____ Available records

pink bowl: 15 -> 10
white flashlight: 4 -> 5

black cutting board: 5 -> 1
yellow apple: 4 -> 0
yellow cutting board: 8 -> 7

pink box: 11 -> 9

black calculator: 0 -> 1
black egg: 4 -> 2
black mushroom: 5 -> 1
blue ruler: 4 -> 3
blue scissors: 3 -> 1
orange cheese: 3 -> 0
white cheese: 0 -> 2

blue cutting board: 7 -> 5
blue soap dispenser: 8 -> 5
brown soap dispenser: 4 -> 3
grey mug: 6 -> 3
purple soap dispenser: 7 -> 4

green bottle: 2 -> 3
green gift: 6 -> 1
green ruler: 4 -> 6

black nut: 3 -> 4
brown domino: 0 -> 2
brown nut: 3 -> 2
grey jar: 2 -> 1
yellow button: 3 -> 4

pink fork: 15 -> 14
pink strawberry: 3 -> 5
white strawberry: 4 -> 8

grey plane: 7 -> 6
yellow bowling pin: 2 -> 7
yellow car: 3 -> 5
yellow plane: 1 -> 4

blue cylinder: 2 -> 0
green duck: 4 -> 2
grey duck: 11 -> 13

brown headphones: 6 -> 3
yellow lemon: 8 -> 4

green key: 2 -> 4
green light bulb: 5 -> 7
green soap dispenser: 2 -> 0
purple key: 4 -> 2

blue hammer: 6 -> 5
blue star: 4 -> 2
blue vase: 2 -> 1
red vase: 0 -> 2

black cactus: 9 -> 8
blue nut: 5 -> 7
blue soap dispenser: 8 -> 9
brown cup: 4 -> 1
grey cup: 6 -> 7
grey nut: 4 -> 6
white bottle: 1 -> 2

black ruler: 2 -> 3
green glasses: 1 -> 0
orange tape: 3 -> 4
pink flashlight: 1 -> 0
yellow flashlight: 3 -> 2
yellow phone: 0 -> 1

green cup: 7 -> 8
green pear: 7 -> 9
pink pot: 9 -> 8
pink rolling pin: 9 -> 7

________

• [Task instructions]:
Top to bottom, transcribe every line above exactly.

• [Response to this exercise]:
pink bowl: 15 -> 10
white flashlight: 4 -> 5

black cutting board: 5 -> 1
yellow apple: 4 -> 0
yellow cutting board: 8 -> 7

pink box: 11 -> 9

black calculator: 0 -> 1
black egg: 4 -> 2
black mushroom: 5 -> 1
blue ruler: 4 -> 3
blue scissors: 3 -> 1
orange cheese: 3 -> 0
white cheese: 0 -> 2

blue cutting board: 7 -> 5
blue soap dispenser: 8 -> 5
brown soap dispenser: 4 -> 3
grey mug: 6 -> 3
purple soap dispenser: 7 -> 4

green bottle: 2 -> 3
green gift: 6 -> 1
green ruler: 4 -> 6

black nut: 3 -> 4
brown domino: 0 -> 2
brown nut: 3 -> 2
grey jar: 2 -> 1
yellow button: 3 -> 4

pink fork: 15 -> 14
pink strawberry: 3 -> 5
white strawberry: 4 -> 8

grey plane: 7 -> 6
yellow bowling pin: 2 -> 7
yellow car: 3 -> 5
yellow plane: 1 -> 4

blue cylinder: 2 -> 0
green duck: 4 -> 2
grey duck: 11 -> 13

brown headphones: 6 -> 3
yellow lemon: 8 -> 4

green key: 2 -> 4
green light bulb: 5 -> 7
green soap dispenser: 2 -> 0
purple key: 4 -> 2

blue hammer: 6 -> 5
blue star: 4 -> 2
blue vase: 2 -> 1
red vase: 0 -> 2

black cactus: 9 -> 8
blue nut: 5 -> 7
blue soap dispenser: 8 -> 9
brown cup: 4 -> 1
grey cup: 6 -> 7
grey nut: 4 -> 6
white bottle: 1 -> 2

black ruler: 2 -> 3
green glasses: 1 -> 0
orange tape: 3 -> 4
pink flashlight: 1 -> 0
yellow flashlight: 3 -> 2
yellow phone: 0 -> 1

green cup: 7 -> 8
green pear: 7 -> 9
pink pot: 9 -> 8
pink rolling pin: 9 -> 7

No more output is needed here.